::: RECORDS TO PROCESS :::

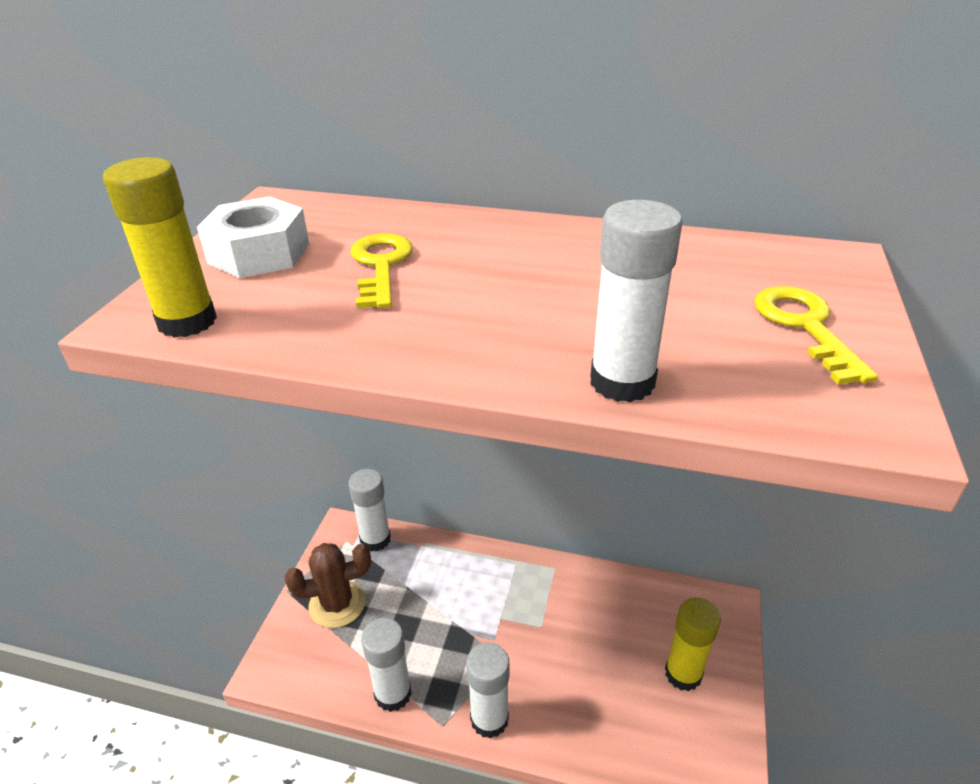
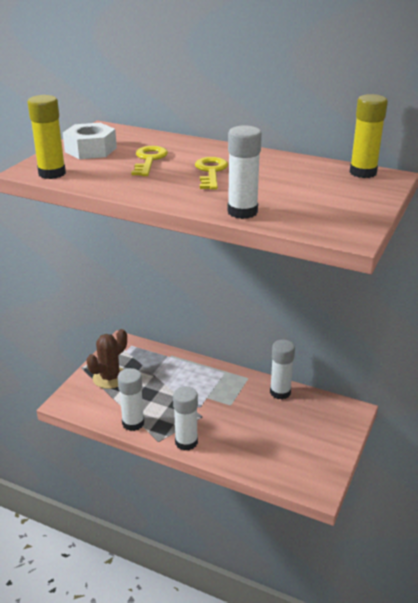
camera: 10 degrees right, 5 degrees down
(337, 604) = (110, 378): brown cactus -> brown cactus turned 45 degrees counterclockwise
(375, 539) = (140, 349): white glue stick -> white glue stick (280, 392)
(683, 674) = (311, 438): yellow glue stick -> yellow glue stick (363, 172)
(805, 326) = (345, 201): yellow key -> yellow key (211, 172)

:::

> EXERCISE:
Each of the records above needs to be transcribed exactly, apart from its pictures.

> COMPLETED TASK:
camera: 10 degrees right, 5 degrees down
(337, 604) = (110, 378): brown cactus -> brown cactus turned 45 degrees counterclockwise
(375, 539) = (140, 349): white glue stick -> white glue stick (280, 392)
(683, 674) = (311, 438): yellow glue stick -> yellow glue stick (363, 172)
(805, 326) = (345, 201): yellow key -> yellow key (211, 172)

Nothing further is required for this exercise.